►

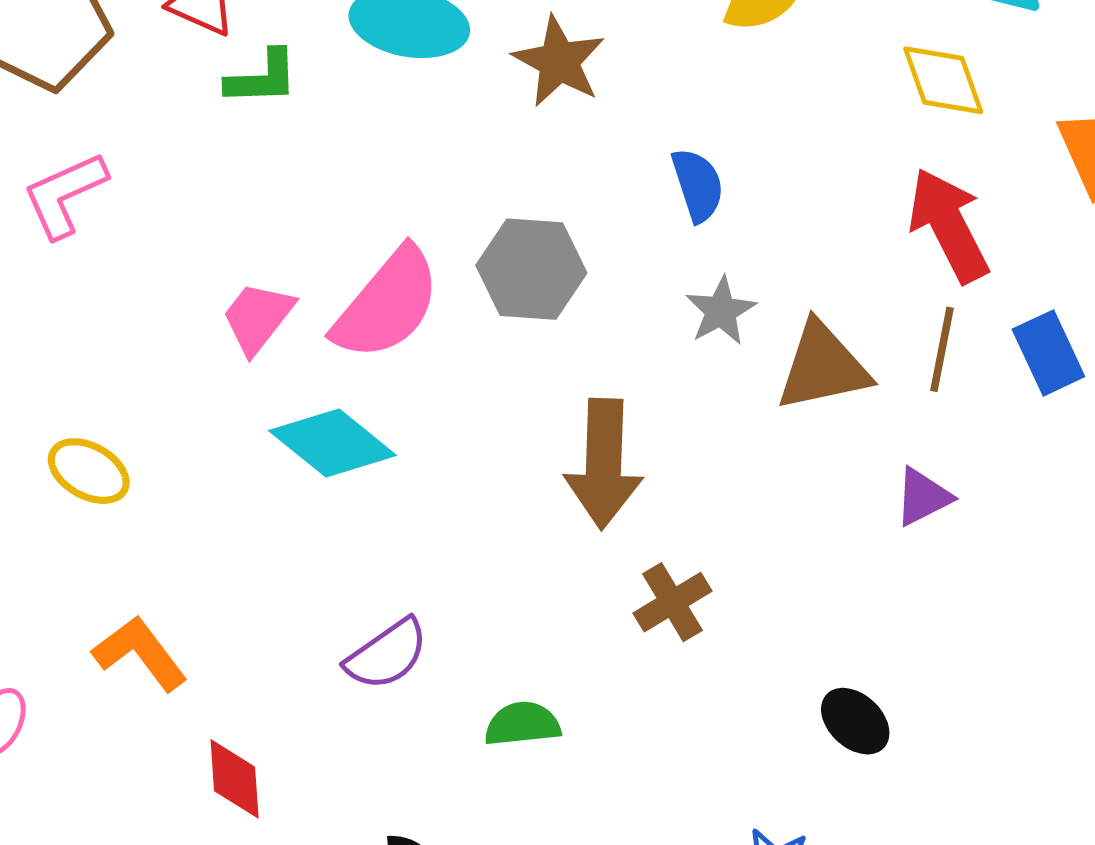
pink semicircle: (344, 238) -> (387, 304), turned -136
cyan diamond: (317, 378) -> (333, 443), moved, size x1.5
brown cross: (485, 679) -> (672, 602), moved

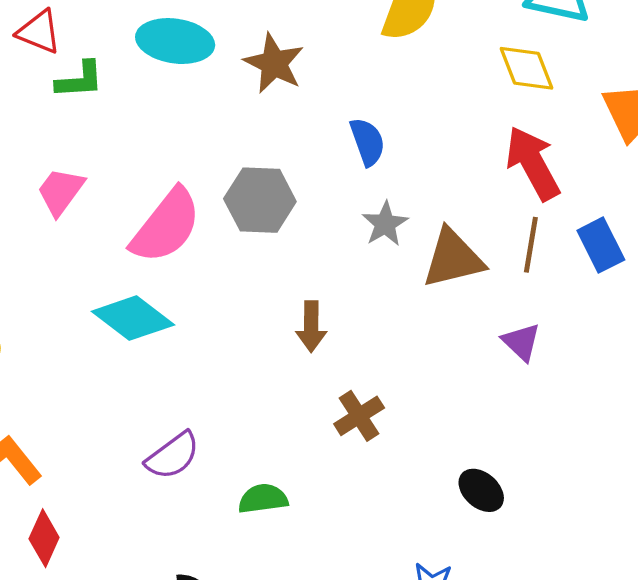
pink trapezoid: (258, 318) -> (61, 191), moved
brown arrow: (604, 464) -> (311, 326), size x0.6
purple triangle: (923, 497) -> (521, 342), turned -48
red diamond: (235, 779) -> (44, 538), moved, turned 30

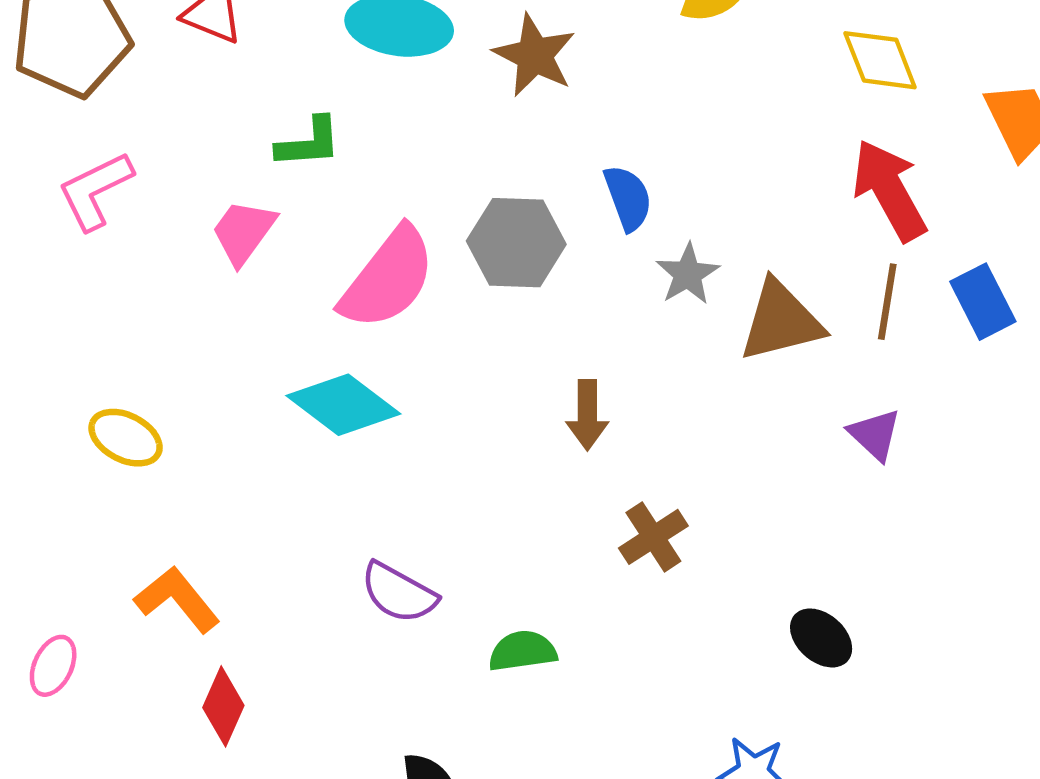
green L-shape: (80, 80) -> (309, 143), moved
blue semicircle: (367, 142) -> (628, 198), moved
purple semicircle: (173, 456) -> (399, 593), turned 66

◄

Give an exact copy of every line from the one holding "blue semicircle: (367, 142)" through the end of the records, both included, and no other lines.

= Answer below =
blue semicircle: (367, 142) -> (628, 198), moved
purple semicircle: (173, 456) -> (399, 593), turned 66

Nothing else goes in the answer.